(Data records begins)

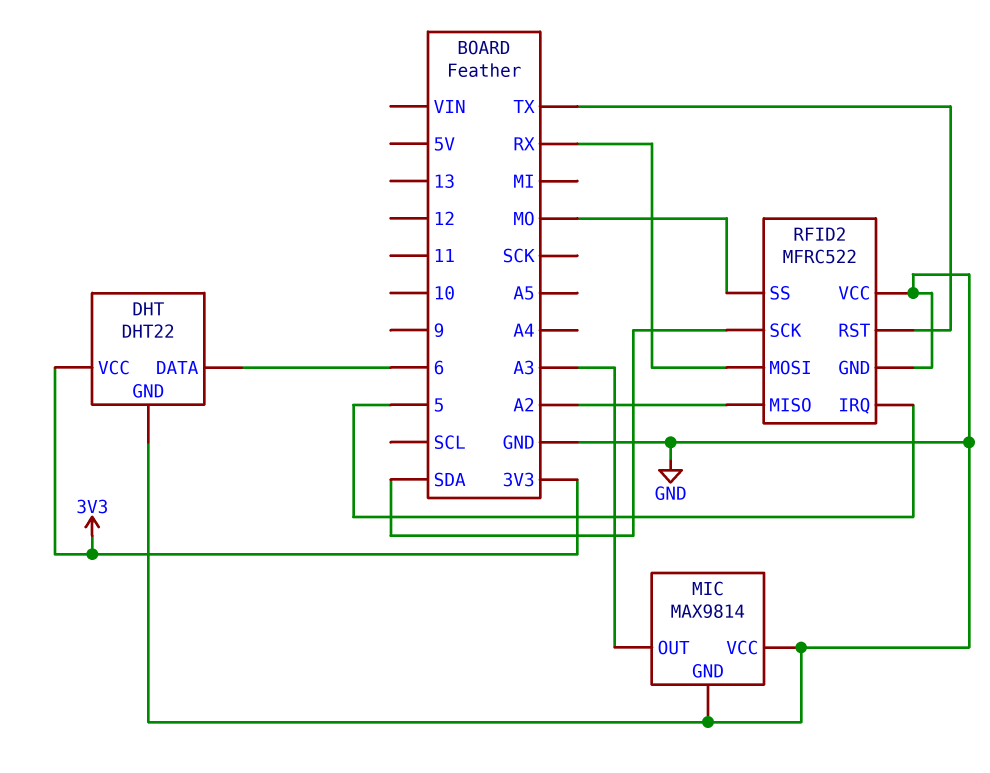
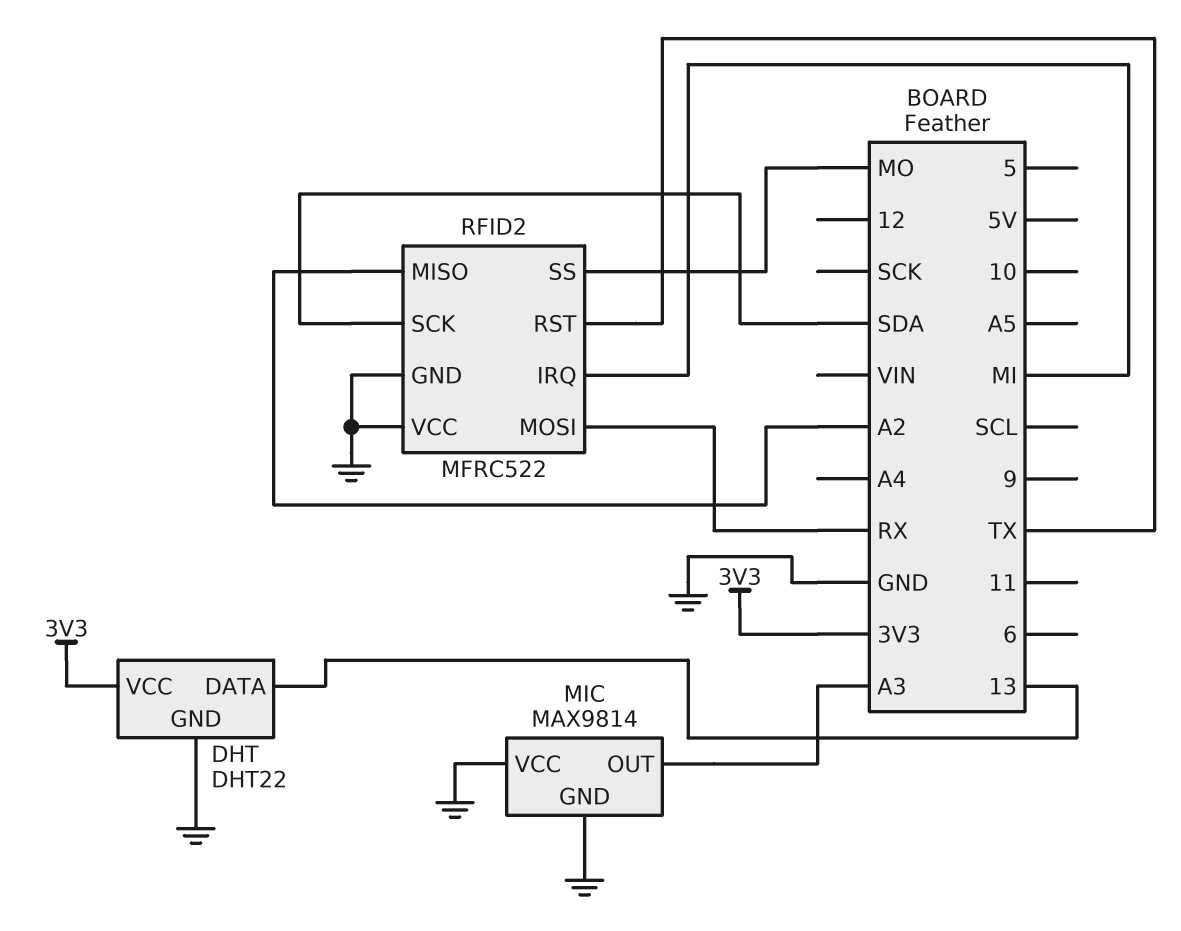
DHT pin DATA: 6 -> 13
RFID2 pin IRQ: 5 -> MI

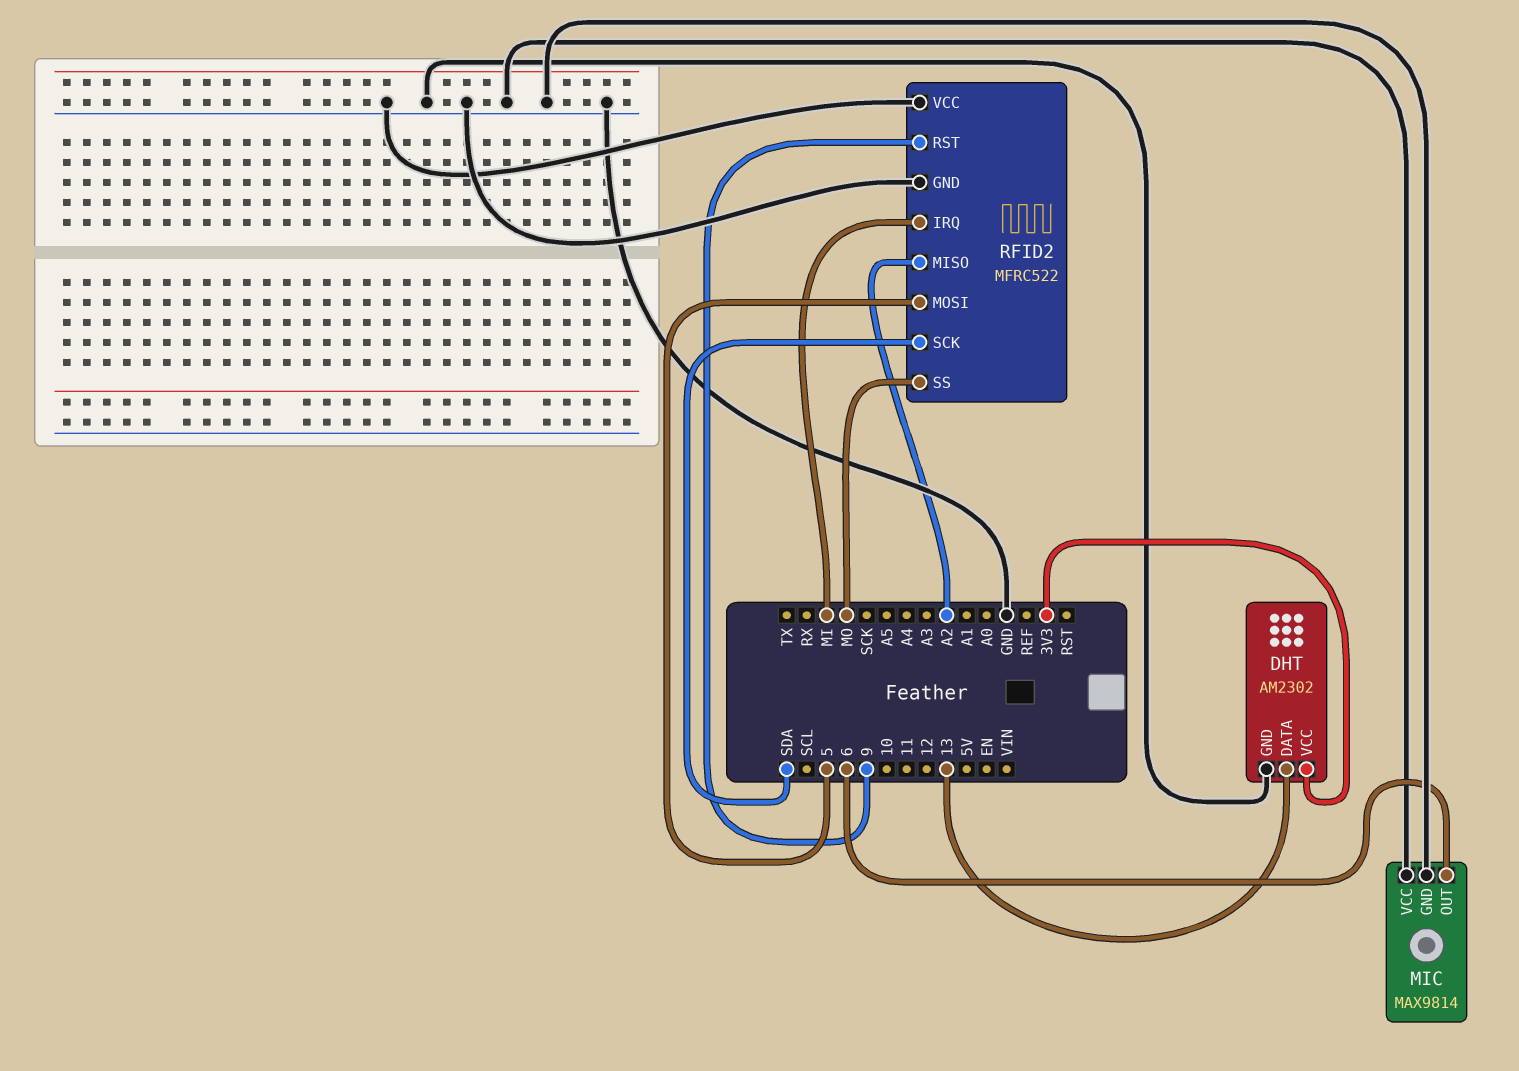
DHT: DHT22 -> AM2302
MIC pin OUT: A3 -> 6
RFID2 pin MOSI: RX -> 5
RFID2 pin RST: TX -> 9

(Data records ends)

**Task prompt**
Please reproduce every record exactly as written, excluding the pictures.

**Exercise solution**
DHT pin DATA: 6 -> 13
RFID2 pin IRQ: 5 -> MI

DHT: DHT22 -> AM2302
MIC pin OUT: A3 -> 6
RFID2 pin MOSI: RX -> 5
RFID2 pin RST: TX -> 9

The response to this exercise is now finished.